[[ AVAILABLE RECORDS, beginning ]]

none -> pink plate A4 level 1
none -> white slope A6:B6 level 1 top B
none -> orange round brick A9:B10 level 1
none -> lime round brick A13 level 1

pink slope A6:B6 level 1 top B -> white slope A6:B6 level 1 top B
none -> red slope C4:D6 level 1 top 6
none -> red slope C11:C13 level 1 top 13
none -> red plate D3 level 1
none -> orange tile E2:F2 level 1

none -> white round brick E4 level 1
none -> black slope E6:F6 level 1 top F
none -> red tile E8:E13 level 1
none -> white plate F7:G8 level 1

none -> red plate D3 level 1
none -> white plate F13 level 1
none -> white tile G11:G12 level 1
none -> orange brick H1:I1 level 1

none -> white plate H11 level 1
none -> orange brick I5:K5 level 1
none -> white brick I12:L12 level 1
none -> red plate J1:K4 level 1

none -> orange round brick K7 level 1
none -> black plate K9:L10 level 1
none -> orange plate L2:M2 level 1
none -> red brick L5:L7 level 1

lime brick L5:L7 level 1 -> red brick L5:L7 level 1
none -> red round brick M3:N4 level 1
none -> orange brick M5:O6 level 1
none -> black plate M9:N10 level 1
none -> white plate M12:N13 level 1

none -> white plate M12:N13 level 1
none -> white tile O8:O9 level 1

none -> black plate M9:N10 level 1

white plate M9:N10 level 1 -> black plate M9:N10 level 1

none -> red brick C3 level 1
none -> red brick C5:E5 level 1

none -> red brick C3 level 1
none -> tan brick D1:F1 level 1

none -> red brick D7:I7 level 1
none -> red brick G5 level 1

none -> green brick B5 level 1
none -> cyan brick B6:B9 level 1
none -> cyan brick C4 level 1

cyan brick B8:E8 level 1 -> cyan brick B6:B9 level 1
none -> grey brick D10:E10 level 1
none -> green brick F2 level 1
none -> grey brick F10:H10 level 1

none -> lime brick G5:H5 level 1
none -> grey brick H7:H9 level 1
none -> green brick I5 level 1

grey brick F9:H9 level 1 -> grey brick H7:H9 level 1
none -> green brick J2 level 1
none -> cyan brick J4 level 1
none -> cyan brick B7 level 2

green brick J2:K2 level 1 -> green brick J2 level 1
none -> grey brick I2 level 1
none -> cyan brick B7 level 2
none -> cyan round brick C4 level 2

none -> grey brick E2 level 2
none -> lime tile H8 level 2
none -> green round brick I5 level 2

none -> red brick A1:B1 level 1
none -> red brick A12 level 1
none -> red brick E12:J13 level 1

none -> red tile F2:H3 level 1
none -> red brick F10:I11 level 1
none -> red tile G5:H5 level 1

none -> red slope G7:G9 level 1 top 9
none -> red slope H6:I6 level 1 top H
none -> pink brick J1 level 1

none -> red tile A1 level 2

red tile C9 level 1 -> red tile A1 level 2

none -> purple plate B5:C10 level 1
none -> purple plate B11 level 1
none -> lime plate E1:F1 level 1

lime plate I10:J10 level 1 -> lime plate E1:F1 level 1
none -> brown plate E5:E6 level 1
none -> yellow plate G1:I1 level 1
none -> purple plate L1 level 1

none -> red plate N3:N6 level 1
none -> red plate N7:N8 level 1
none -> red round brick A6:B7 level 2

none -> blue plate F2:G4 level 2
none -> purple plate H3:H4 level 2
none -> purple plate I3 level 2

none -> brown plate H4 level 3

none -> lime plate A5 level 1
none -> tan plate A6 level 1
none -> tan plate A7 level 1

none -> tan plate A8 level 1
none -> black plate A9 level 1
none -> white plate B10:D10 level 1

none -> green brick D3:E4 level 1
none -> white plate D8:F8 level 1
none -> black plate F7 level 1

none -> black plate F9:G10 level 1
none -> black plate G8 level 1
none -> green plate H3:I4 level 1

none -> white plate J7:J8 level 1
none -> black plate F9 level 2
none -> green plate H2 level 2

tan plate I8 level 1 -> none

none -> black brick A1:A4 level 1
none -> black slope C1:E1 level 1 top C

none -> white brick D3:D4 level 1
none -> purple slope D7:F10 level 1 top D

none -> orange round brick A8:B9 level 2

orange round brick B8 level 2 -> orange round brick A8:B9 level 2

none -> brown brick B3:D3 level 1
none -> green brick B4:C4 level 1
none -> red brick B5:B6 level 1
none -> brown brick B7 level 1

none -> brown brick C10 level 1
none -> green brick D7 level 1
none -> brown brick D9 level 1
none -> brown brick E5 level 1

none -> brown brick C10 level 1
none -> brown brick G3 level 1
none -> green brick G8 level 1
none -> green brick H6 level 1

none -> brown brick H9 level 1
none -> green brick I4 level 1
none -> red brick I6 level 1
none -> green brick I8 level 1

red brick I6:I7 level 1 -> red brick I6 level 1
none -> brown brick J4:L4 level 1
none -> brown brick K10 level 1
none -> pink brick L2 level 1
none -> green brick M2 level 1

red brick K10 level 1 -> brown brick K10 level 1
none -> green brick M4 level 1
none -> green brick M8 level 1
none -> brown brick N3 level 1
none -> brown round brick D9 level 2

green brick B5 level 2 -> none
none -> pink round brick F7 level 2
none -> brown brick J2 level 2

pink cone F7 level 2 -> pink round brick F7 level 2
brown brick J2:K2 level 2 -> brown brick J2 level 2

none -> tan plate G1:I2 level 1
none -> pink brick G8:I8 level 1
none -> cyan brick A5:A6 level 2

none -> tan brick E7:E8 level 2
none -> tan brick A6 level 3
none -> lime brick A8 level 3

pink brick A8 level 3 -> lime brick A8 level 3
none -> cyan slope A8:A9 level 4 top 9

[[ AVAILABLE RECORDS, end ]]

● **WORK REQUIRED**
From the data above, determine how many lines hold "black", and write only the number.

● **EXPECTED ANSWER**
12